### Task item
Each record that follows is to be duplicated exactly, though its pictures are not.

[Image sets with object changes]
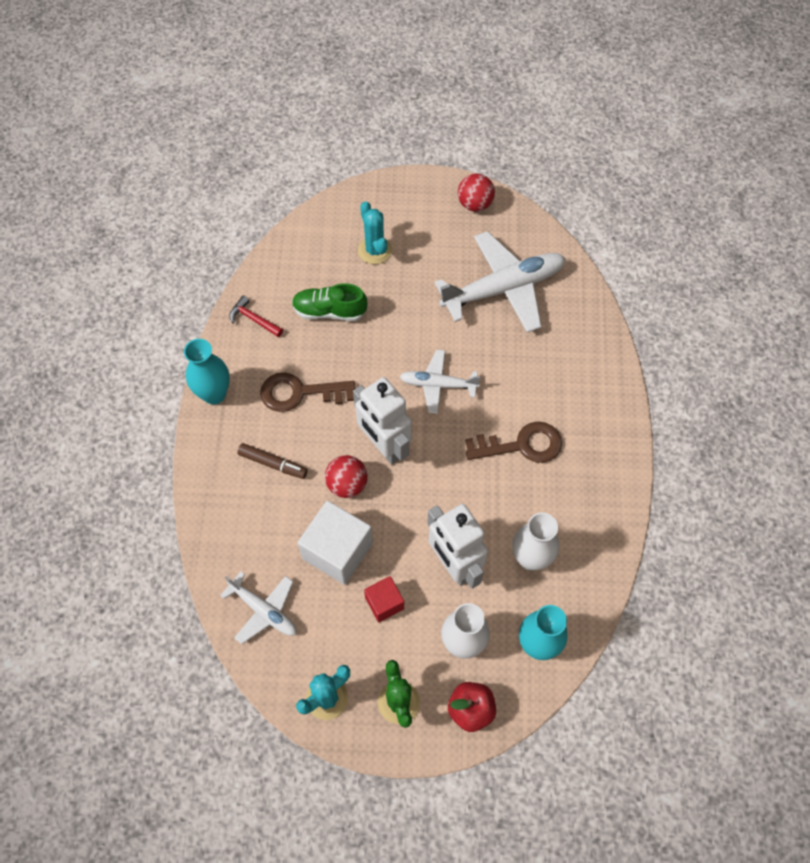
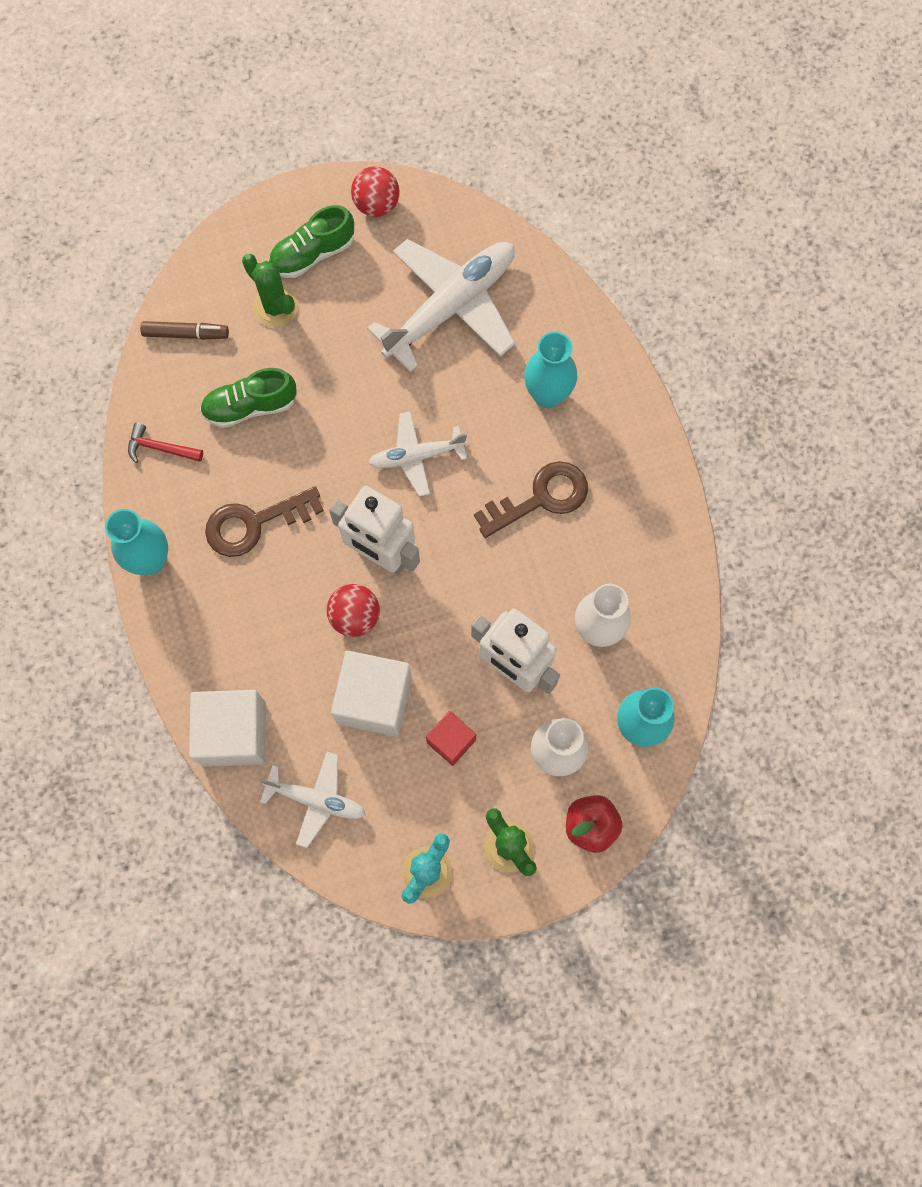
camera: 20 degrees left, 10 degrees up
(222, 539) = (234, 734): none -> white cube
(273, 463) = (257, 622): brown marker -> brown marker (185, 334)
(375, 250) = (275, 307): turquoise cactus -> green cactus
(415, 223) = (312, 254): none -> green shoe
(553, 372) = (547, 395): none -> turquoise vase

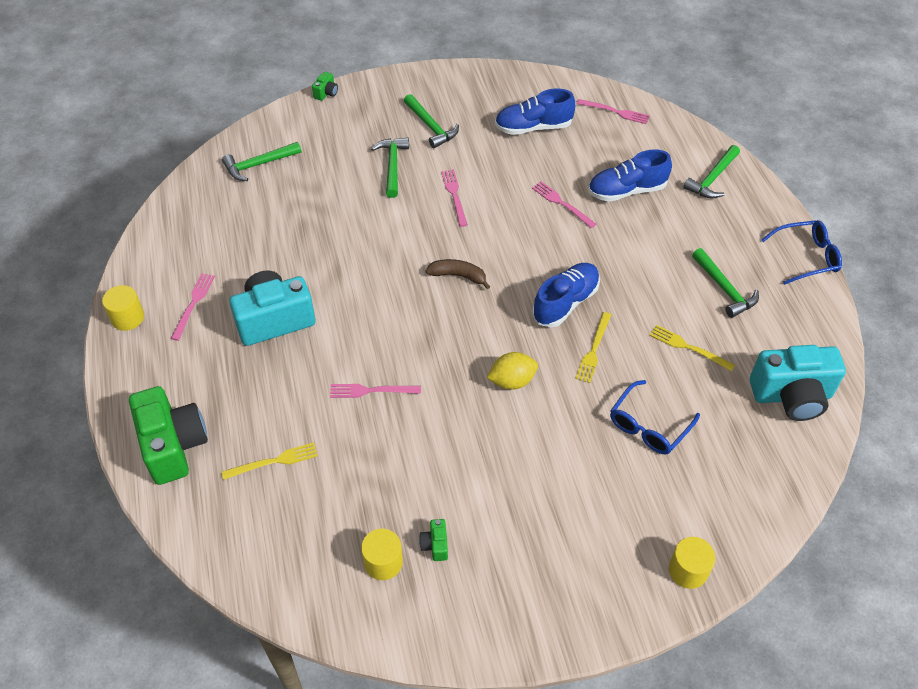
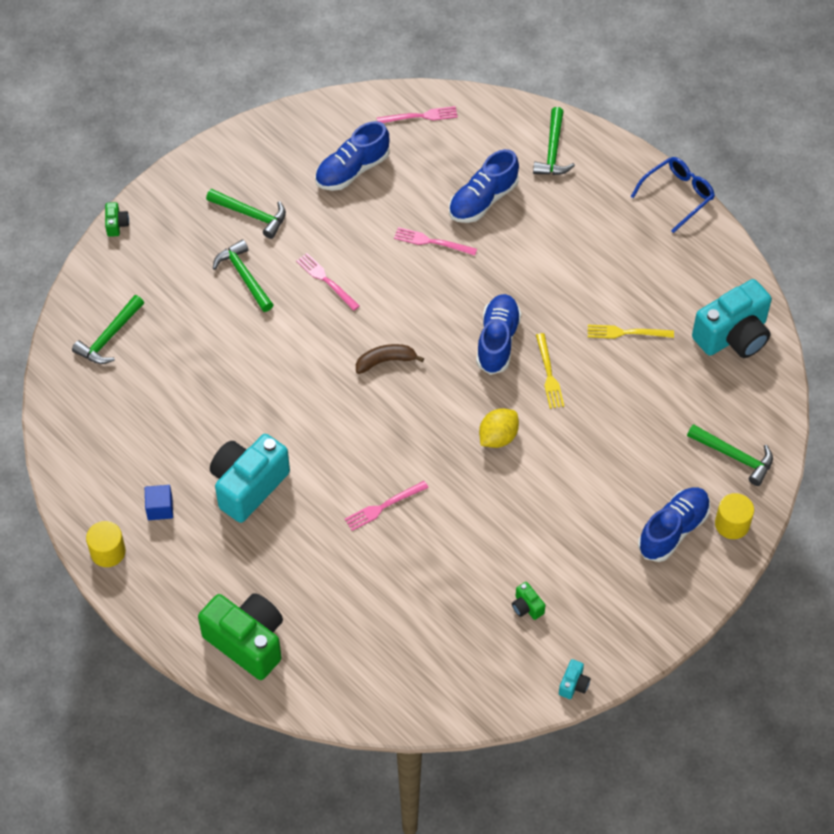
camera: 30 degrees left, 5 degrees up
(193, 304) = (160, 508): pink fork -> blue cube
(273, 461) = (345, 610): yellow fork -> none
(383, 562) = (495, 642): yellow cylinder -> none
(428, 646) = (573, 685): none -> turquoise camera
(624, 546) = (673, 530): none -> blue shoe
(648, 426) = (634, 420): blue glasses -> none
(724, 289) = (626, 261): green hammer -> green hammer (735, 456)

### Problem solution
camera: 20 degrees left, 10 degrees up
(222, 539) = (234, 734): none -> white cube
(273, 463) = (257, 622): brown marker -> brown marker (185, 334)
(375, 250) = (275, 307): turquoise cactus -> green cactus
(415, 223) = (312, 254): none -> green shoe
(553, 372) = (547, 395): none -> turquoise vase

camera: 30 degrees left, 5 degrees up
(193, 304) = (160, 508): pink fork -> blue cube
(273, 461) = (345, 610): yellow fork -> none
(383, 562) = (495, 642): yellow cylinder -> none
(428, 646) = (573, 685): none -> turquoise camera
(624, 546) = (673, 530): none -> blue shoe
(648, 426) = (634, 420): blue glasses -> none
(724, 289) = (626, 261): green hammer -> green hammer (735, 456)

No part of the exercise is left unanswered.